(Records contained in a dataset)
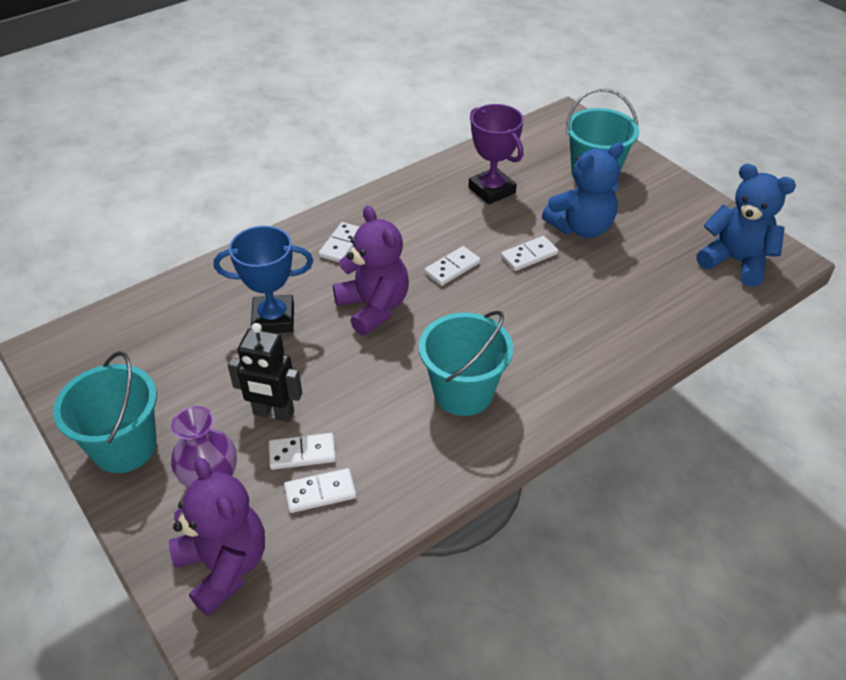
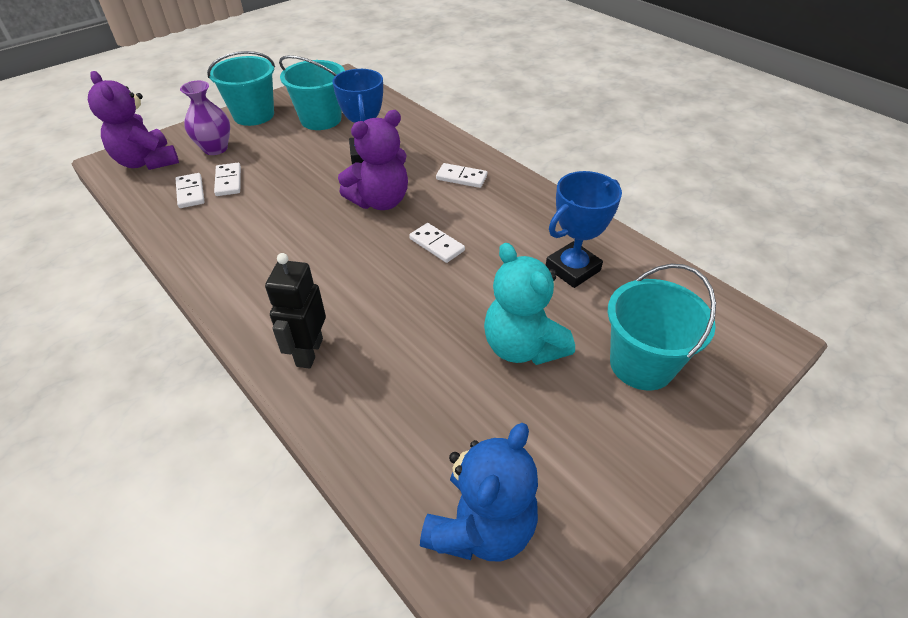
camera: 85 degrees right, 0 degrees up
(224, 566) = (147, 162): purple teddy bear -> purple teddy bear turned 90 degrees clockwise
(273, 413) = (269, 165): black robot -> black robot (309, 352)
(463, 392) = (272, 258): turquoise bucket -> turquoise bucket (321, 119)
(491, 190) = (572, 269): purple trophy -> blue trophy
(529, 255) = (463, 300): white domino -> none
(581, 227) = (522, 347): blue teddy bear -> turquoise teddy bear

• TASK TO COMPLETE
Extract every line from the records above that contains the word "blue".

• TASK RESULT
(491, 190) = (572, 269): purple trophy -> blue trophy
(581, 227) = (522, 347): blue teddy bear -> turquoise teddy bear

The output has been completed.